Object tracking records
__________________________________________________
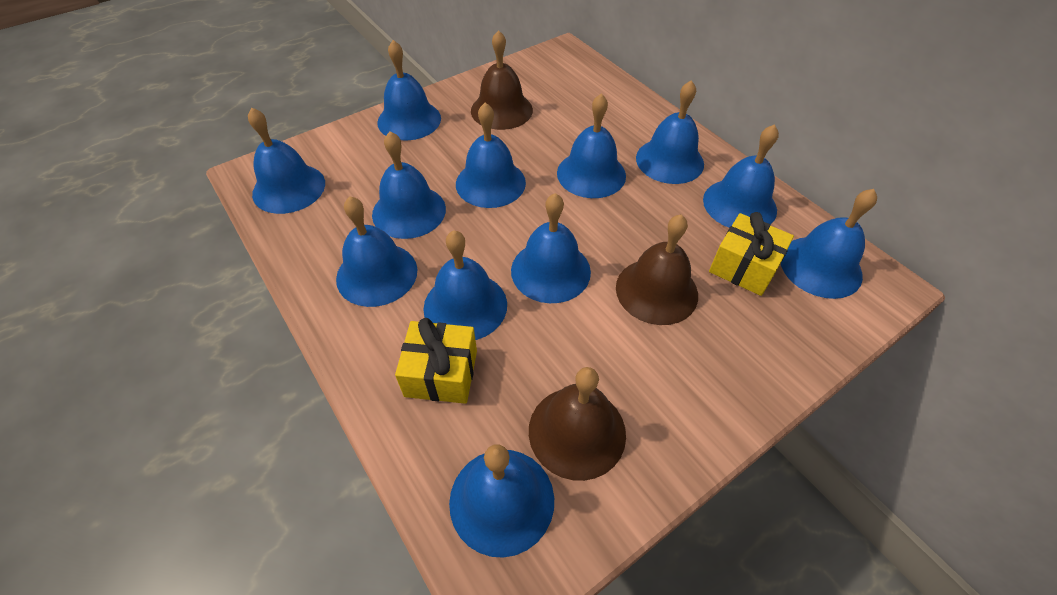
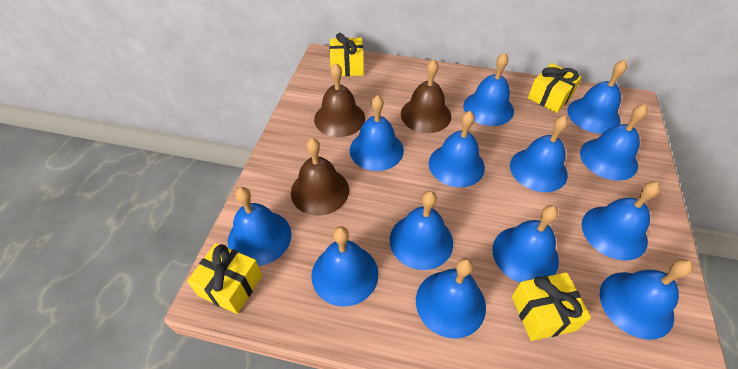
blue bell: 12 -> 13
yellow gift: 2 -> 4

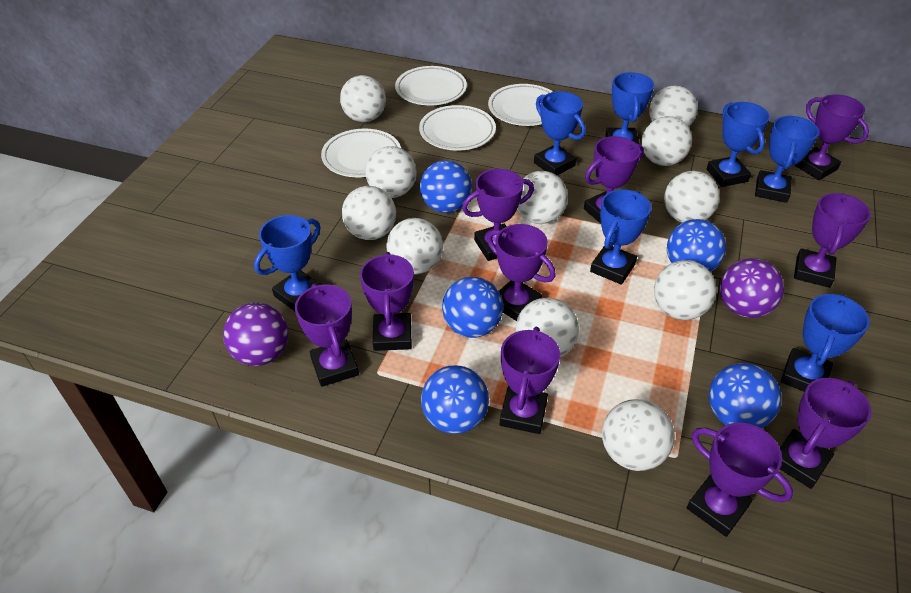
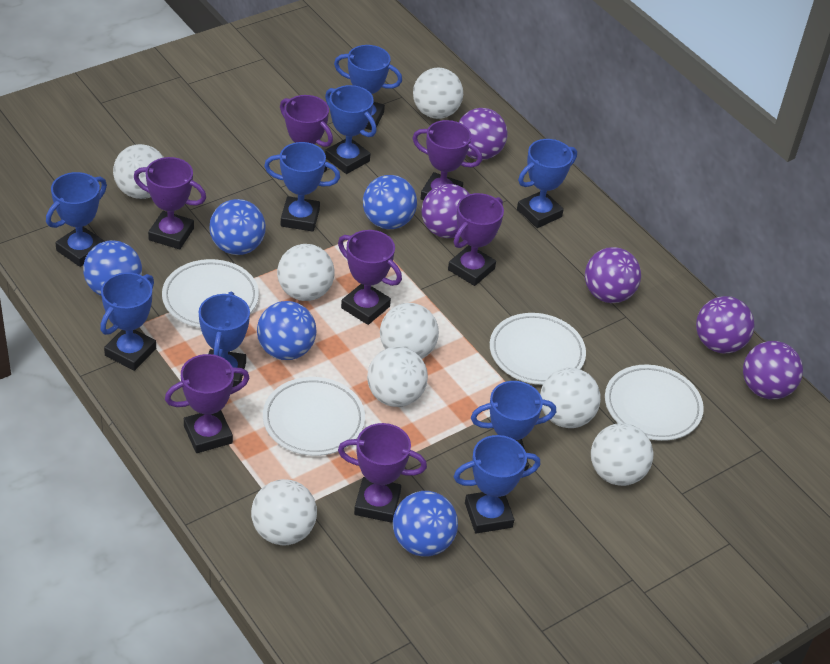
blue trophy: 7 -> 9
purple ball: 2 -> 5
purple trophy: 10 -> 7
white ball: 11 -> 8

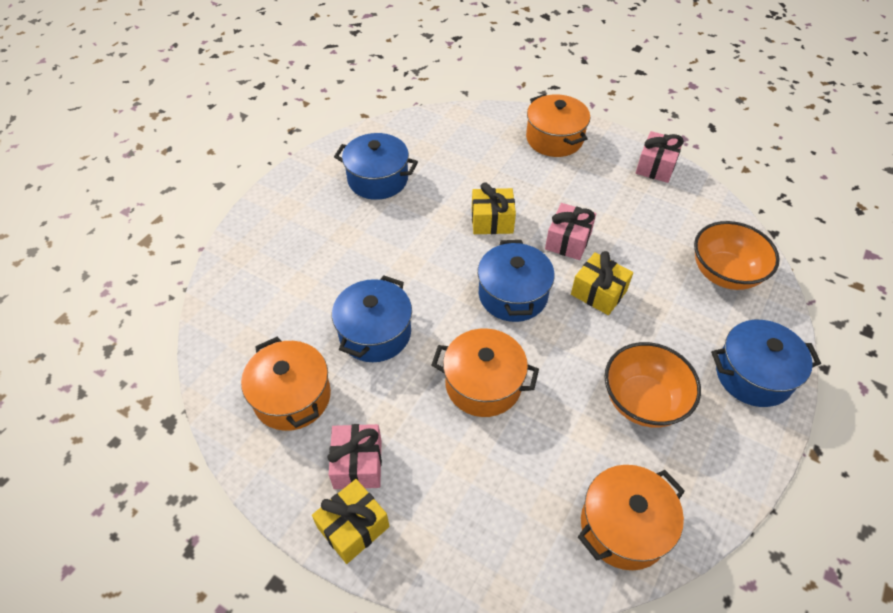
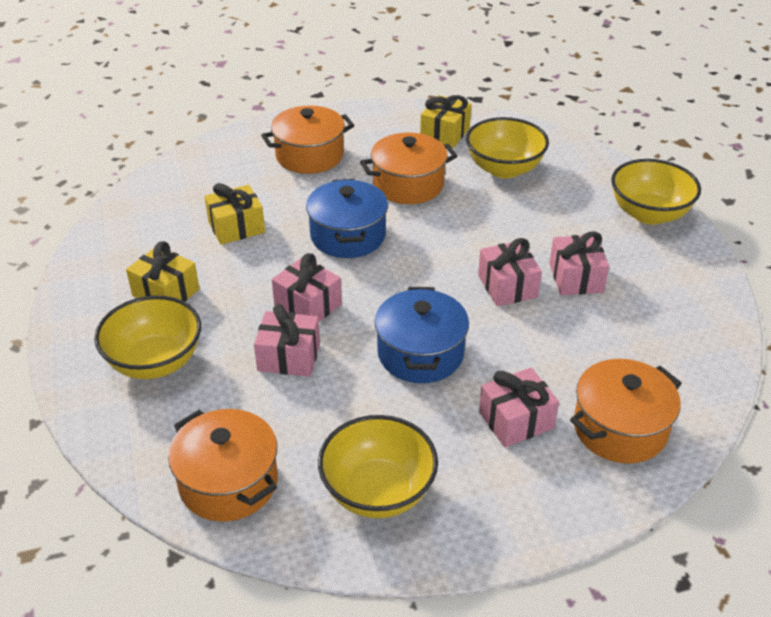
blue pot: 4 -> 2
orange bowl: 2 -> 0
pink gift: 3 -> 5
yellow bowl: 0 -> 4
__________________________________________________
> [What this task involves] Could you set down the records above exactly, skipping any picture?

> [Task answer]
blue bell: 12 -> 13
yellow gift: 2 -> 4

blue trophy: 7 -> 9
purple ball: 2 -> 5
purple trophy: 10 -> 7
white ball: 11 -> 8

blue pot: 4 -> 2
orange bowl: 2 -> 0
pink gift: 3 -> 5
yellow bowl: 0 -> 4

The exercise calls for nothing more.